PROVIDED ENTRIES START

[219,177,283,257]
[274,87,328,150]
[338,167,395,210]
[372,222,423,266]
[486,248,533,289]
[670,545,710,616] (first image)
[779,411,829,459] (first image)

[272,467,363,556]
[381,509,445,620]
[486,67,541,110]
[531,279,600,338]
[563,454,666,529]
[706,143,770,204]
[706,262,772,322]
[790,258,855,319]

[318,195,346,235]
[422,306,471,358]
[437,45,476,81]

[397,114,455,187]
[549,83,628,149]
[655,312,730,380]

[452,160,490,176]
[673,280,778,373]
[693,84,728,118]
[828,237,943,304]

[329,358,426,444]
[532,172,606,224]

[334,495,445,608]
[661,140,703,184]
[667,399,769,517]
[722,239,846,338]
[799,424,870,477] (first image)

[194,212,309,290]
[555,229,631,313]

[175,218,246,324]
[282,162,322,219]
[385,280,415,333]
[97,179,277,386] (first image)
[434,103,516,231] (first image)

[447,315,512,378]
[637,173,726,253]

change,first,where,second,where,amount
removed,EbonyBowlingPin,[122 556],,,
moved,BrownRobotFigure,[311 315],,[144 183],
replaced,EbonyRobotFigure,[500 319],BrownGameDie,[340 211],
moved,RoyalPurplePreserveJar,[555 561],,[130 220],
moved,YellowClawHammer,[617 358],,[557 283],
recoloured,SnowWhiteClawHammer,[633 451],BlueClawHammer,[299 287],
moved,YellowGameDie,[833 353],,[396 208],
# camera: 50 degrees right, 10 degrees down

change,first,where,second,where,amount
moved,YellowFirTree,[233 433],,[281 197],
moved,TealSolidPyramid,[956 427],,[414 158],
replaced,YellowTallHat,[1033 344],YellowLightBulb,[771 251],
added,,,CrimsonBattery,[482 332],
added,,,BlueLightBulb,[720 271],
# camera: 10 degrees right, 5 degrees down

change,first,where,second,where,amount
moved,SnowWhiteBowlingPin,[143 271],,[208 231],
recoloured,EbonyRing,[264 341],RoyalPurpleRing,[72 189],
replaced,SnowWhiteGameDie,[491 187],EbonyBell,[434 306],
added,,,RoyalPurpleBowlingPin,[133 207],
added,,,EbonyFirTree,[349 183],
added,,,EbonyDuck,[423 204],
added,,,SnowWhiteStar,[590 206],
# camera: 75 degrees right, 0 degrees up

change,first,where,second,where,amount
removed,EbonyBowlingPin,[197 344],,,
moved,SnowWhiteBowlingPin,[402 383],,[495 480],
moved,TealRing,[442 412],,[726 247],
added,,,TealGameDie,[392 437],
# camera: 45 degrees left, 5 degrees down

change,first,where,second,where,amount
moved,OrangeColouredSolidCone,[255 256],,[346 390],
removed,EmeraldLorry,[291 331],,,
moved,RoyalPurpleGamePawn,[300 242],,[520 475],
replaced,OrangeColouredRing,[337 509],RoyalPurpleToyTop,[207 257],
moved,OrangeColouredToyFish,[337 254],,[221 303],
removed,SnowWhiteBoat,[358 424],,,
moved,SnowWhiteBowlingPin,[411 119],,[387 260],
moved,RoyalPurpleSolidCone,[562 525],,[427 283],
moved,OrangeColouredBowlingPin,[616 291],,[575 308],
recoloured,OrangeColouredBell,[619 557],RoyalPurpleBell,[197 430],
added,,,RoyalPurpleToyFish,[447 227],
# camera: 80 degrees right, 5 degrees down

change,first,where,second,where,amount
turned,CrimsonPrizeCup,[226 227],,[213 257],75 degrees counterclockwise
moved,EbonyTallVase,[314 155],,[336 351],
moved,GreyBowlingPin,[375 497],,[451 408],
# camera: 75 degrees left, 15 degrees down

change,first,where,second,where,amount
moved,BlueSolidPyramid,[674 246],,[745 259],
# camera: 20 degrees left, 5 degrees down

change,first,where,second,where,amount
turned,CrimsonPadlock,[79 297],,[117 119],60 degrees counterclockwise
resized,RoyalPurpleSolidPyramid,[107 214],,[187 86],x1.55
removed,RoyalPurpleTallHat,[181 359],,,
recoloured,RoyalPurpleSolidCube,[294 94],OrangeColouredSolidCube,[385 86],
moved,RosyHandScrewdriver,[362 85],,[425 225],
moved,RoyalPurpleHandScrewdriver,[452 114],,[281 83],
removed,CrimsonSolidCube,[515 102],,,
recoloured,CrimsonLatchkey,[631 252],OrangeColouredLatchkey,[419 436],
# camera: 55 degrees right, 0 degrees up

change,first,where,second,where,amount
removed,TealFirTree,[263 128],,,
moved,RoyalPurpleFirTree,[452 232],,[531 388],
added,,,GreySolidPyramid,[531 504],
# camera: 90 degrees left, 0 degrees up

PROVIDED ENTRIES END

● **ACTIVITY**: Please reproduce exactly the lines above, beginning with the first and ending with the line that contains "[670,545,710,616] (first image)", and include nothing outside that range.

● **OUTPUT OF THE TASK**:
[219,177,283,257]
[274,87,328,150]
[338,167,395,210]
[372,222,423,266]
[486,248,533,289]
[670,545,710,616] (first image)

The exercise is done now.